(SUPPLIED MATERIAL begins)

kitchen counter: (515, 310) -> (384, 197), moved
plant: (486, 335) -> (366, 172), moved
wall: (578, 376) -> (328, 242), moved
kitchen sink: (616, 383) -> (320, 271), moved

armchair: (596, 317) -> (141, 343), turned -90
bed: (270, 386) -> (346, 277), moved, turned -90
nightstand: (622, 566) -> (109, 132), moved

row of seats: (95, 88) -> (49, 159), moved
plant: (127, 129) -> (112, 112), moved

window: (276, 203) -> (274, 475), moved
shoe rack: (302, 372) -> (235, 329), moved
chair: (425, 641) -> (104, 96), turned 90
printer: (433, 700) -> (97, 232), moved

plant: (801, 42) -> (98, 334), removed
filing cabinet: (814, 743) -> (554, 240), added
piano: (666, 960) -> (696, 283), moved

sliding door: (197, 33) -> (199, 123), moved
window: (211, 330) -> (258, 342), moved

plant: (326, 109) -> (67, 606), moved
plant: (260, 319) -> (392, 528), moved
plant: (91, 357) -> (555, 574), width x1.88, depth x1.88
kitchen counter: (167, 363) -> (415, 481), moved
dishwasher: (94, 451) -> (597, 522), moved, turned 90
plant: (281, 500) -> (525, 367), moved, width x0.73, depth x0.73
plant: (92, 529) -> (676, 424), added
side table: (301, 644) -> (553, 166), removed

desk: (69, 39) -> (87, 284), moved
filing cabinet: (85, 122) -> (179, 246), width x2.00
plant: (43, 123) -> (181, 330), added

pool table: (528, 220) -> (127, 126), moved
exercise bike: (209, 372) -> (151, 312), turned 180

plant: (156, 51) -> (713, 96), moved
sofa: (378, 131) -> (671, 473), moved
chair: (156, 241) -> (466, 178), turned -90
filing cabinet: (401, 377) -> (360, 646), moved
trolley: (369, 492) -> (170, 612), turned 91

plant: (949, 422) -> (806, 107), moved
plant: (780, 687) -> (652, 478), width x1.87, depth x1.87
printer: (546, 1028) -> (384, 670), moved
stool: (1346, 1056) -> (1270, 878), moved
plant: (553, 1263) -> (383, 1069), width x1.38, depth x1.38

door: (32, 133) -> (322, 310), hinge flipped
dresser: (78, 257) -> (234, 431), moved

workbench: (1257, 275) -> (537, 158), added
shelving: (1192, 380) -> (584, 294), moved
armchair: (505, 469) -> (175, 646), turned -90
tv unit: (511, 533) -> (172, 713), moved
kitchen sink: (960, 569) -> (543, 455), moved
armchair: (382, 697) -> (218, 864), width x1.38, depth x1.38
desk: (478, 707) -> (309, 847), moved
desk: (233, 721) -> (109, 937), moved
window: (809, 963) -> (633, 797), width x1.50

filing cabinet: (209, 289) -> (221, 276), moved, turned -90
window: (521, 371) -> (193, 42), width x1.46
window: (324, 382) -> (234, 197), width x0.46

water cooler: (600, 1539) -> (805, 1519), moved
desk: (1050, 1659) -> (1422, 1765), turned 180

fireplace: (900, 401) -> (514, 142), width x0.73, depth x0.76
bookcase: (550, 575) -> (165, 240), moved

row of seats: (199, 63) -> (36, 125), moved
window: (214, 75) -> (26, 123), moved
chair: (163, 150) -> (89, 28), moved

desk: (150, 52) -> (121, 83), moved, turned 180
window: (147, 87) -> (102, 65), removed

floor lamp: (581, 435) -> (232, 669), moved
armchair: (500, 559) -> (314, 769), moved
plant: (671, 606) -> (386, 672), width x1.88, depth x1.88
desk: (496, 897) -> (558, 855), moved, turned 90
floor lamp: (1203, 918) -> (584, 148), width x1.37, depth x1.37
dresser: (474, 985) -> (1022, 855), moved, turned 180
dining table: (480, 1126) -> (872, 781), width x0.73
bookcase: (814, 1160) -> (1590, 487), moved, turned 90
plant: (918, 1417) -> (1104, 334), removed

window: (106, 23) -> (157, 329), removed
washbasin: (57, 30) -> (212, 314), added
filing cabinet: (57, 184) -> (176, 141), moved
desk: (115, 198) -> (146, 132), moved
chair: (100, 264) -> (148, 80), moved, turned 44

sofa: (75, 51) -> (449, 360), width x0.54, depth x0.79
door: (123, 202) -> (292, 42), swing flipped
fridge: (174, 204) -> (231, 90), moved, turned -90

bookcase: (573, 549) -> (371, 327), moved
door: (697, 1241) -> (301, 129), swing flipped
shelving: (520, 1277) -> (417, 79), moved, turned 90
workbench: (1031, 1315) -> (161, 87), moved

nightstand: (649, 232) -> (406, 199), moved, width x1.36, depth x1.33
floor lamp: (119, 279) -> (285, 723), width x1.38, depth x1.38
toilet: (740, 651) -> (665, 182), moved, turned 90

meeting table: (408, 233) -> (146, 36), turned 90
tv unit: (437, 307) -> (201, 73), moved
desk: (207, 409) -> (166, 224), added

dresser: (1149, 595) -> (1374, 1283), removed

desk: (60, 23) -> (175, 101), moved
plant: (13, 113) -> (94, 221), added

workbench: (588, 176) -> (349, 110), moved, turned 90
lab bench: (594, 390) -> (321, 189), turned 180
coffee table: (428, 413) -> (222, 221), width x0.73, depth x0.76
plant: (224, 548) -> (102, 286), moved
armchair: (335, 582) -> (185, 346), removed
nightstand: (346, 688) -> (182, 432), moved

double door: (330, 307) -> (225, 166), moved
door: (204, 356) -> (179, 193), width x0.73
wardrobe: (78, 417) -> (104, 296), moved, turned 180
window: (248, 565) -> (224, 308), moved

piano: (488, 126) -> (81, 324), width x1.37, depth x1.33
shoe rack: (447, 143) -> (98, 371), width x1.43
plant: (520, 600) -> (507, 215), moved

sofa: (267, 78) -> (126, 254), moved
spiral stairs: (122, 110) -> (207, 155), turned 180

(SUPPLIED MATERIAL ends)

● **EXERCISE AIM**: Could you reproduce every line of the listing exactly?

● **ANSWER BELOW**:
kitchen counter: (515, 310) -> (384, 197), moved
plant: (486, 335) -> (366, 172), moved
wall: (578, 376) -> (328, 242), moved
kitchen sink: (616, 383) -> (320, 271), moved

armchair: (596, 317) -> (141, 343), turned -90
bed: (270, 386) -> (346, 277), moved, turned -90
nightstand: (622, 566) -> (109, 132), moved

row of seats: (95, 88) -> (49, 159), moved
plant: (127, 129) -> (112, 112), moved

window: (276, 203) -> (274, 475), moved
shoe rack: (302, 372) -> (235, 329), moved
chair: (425, 641) -> (104, 96), turned 90
printer: (433, 700) -> (97, 232), moved

plant: (801, 42) -> (98, 334), removed
filing cabinet: (814, 743) -> (554, 240), added
piano: (666, 960) -> (696, 283), moved

sliding door: (197, 33) -> (199, 123), moved
window: (211, 330) -> (258, 342), moved

plant: (326, 109) -> (67, 606), moved
plant: (260, 319) -> (392, 528), moved
plant: (91, 357) -> (555, 574), width x1.88, depth x1.88
kitchen counter: (167, 363) -> (415, 481), moved
dishwasher: (94, 451) -> (597, 522), moved, turned 90
plant: (281, 500) -> (525, 367), moved, width x0.73, depth x0.73
plant: (92, 529) -> (676, 424), added
side table: (301, 644) -> (553, 166), removed

desk: (69, 39) -> (87, 284), moved
filing cabinet: (85, 122) -> (179, 246), width x2.00
plant: (43, 123) -> (181, 330), added

pool table: (528, 220) -> (127, 126), moved
exercise bike: (209, 372) -> (151, 312), turned 180

plant: (156, 51) -> (713, 96), moved
sofa: (378, 131) -> (671, 473), moved
chair: (156, 241) -> (466, 178), turned -90
filing cabinet: (401, 377) -> (360, 646), moved
trolley: (369, 492) -> (170, 612), turned 91

plant: (949, 422) -> (806, 107), moved
plant: (780, 687) -> (652, 478), width x1.87, depth x1.87
printer: (546, 1028) -> (384, 670), moved
stool: (1346, 1056) -> (1270, 878), moved
plant: (553, 1263) -> (383, 1069), width x1.38, depth x1.38

door: (32, 133) -> (322, 310), hinge flipped
dresser: (78, 257) -> (234, 431), moved

workbench: (1257, 275) -> (537, 158), added
shelving: (1192, 380) -> (584, 294), moved
armchair: (505, 469) -> (175, 646), turned -90
tv unit: (511, 533) -> (172, 713), moved
kitchen sink: (960, 569) -> (543, 455), moved
armchair: (382, 697) -> (218, 864), width x1.38, depth x1.38
desk: (478, 707) -> (309, 847), moved
desk: (233, 721) -> (109, 937), moved
window: (809, 963) -> (633, 797), width x1.50

filing cabinet: (209, 289) -> (221, 276), moved, turned -90
window: (521, 371) -> (193, 42), width x1.46
window: (324, 382) -> (234, 197), width x0.46

water cooler: (600, 1539) -> (805, 1519), moved
desk: (1050, 1659) -> (1422, 1765), turned 180

fireplace: (900, 401) -> (514, 142), width x0.73, depth x0.76
bookcase: (550, 575) -> (165, 240), moved

row of seats: (199, 63) -> (36, 125), moved
window: (214, 75) -> (26, 123), moved
chair: (163, 150) -> (89, 28), moved

desk: (150, 52) -> (121, 83), moved, turned 180
window: (147, 87) -> (102, 65), removed

floor lamp: (581, 435) -> (232, 669), moved
armchair: (500, 559) -> (314, 769), moved
plant: (671, 606) -> (386, 672), width x1.88, depth x1.88
desk: (496, 897) -> (558, 855), moved, turned 90
floor lamp: (1203, 918) -> (584, 148), width x1.37, depth x1.37
dresser: (474, 985) -> (1022, 855), moved, turned 180
dining table: (480, 1126) -> (872, 781), width x0.73
bookcase: (814, 1160) -> (1590, 487), moved, turned 90
plant: (918, 1417) -> (1104, 334), removed

window: (106, 23) -> (157, 329), removed
washbasin: (57, 30) -> (212, 314), added
filing cabinet: (57, 184) -> (176, 141), moved
desk: (115, 198) -> (146, 132), moved
chair: (100, 264) -> (148, 80), moved, turned 44

sofa: (75, 51) -> (449, 360), width x0.54, depth x0.79
door: (123, 202) -> (292, 42), swing flipped
fridge: (174, 204) -> (231, 90), moved, turned -90

bookcase: (573, 549) -> (371, 327), moved
door: (697, 1241) -> (301, 129), swing flipped
shelving: (520, 1277) -> (417, 79), moved, turned 90
workbench: (1031, 1315) -> (161, 87), moved

nightstand: (649, 232) -> (406, 199), moved, width x1.36, depth x1.33
floor lamp: (119, 279) -> (285, 723), width x1.38, depth x1.38
toilet: (740, 651) -> (665, 182), moved, turned 90

meeting table: (408, 233) -> (146, 36), turned 90
tv unit: (437, 307) -> (201, 73), moved
desk: (207, 409) -> (166, 224), added

dresser: (1149, 595) -> (1374, 1283), removed

desk: (60, 23) -> (175, 101), moved
plant: (13, 113) -> (94, 221), added

workbench: (588, 176) -> (349, 110), moved, turned 90
lab bench: (594, 390) -> (321, 189), turned 180
coffee table: (428, 413) -> (222, 221), width x0.73, depth x0.76
plant: (224, 548) -> (102, 286), moved
armchair: (335, 582) -> (185, 346), removed
nightstand: (346, 688) -> (182, 432), moved

double door: (330, 307) -> (225, 166), moved
door: (204, 356) -> (179, 193), width x0.73
wardrobe: (78, 417) -> (104, 296), moved, turned 180
window: (248, 565) -> (224, 308), moved

piano: (488, 126) -> (81, 324), width x1.37, depth x1.33
shoe rack: (447, 143) -> (98, 371), width x1.43
plant: (520, 600) -> (507, 215), moved

sofa: (267, 78) -> (126, 254), moved
spiral stairs: (122, 110) -> (207, 155), turned 180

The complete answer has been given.